**** DATA FOR ANALYSIS ****
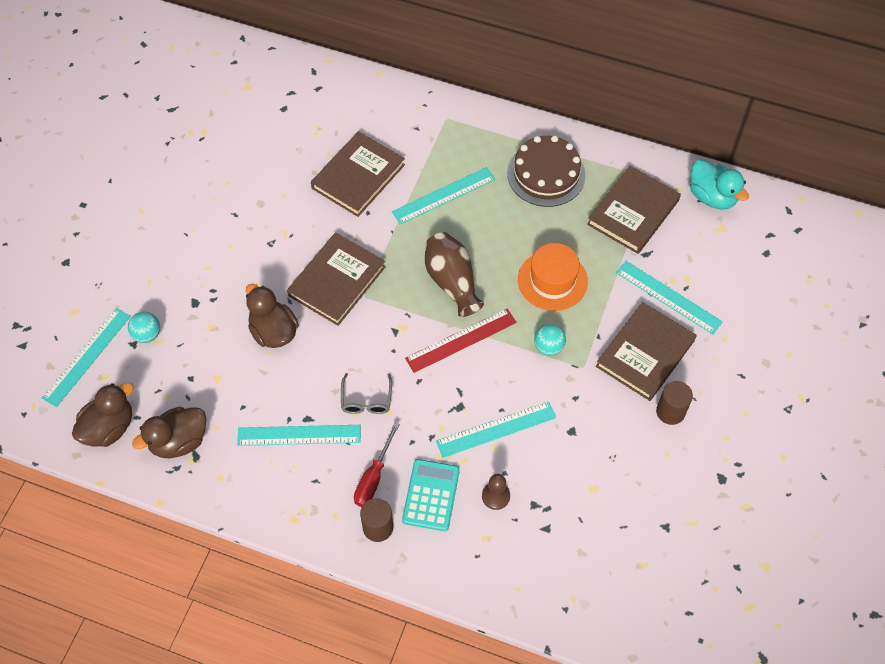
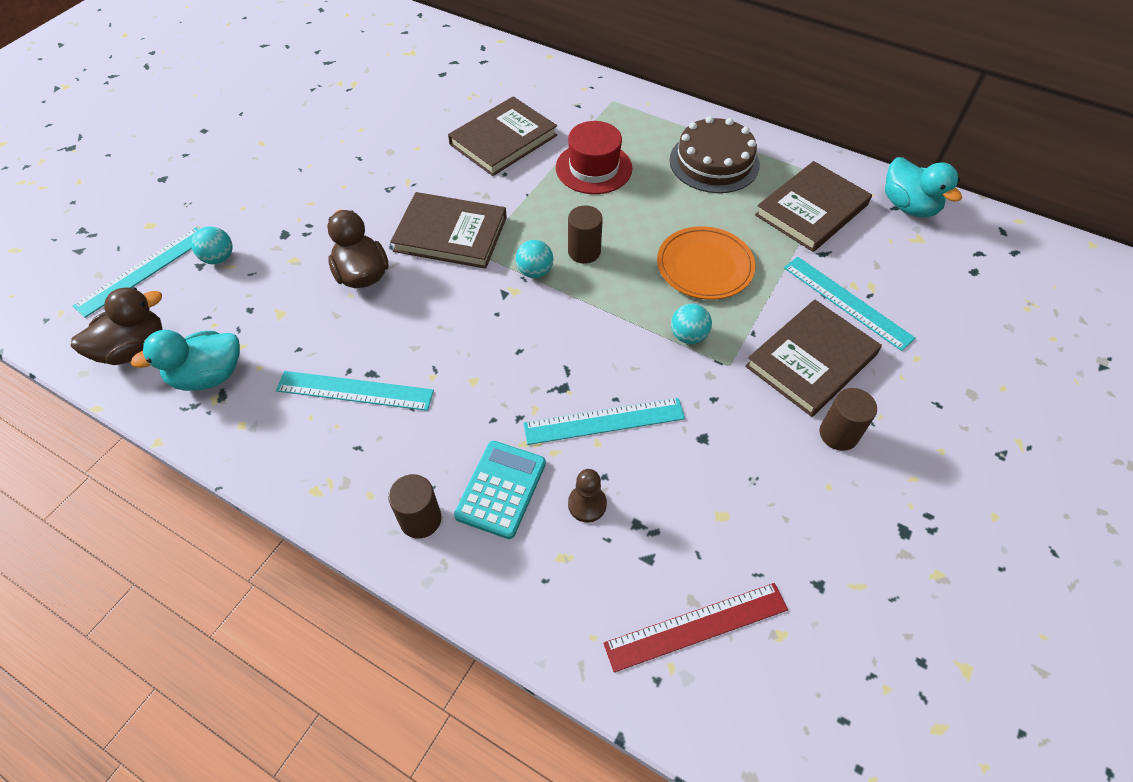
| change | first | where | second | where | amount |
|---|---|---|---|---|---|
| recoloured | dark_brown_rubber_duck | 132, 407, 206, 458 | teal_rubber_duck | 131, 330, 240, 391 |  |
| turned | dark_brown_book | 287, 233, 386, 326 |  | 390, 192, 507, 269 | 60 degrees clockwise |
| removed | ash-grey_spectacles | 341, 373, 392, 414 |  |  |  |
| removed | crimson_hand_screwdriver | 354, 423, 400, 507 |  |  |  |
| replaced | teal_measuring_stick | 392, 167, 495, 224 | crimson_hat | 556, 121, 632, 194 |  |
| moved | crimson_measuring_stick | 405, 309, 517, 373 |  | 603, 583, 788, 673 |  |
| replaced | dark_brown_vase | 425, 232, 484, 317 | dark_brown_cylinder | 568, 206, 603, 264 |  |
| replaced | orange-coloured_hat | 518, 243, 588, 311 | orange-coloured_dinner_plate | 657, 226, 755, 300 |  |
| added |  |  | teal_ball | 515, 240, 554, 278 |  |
****
ASSIGNED TASK:
Nothing should be returned except the lines from the one containing "moved | crimson_measuring_stick" through the last line of the data, each restated word for word.

ANSWER BOX:
| moved | crimson_measuring_stick | 405, 309, 517, 373 |  | 603, 583, 788, 673 |  |
| replaced | dark_brown_vase | 425, 232, 484, 317 | dark_brown_cylinder | 568, 206, 603, 264 |  |
| replaced | orange-coloured_hat | 518, 243, 588, 311 | orange-coloured_dinner_plate | 657, 226, 755, 300 |  |
| added |  |  | teal_ball | 515, 240, 554, 278 |  |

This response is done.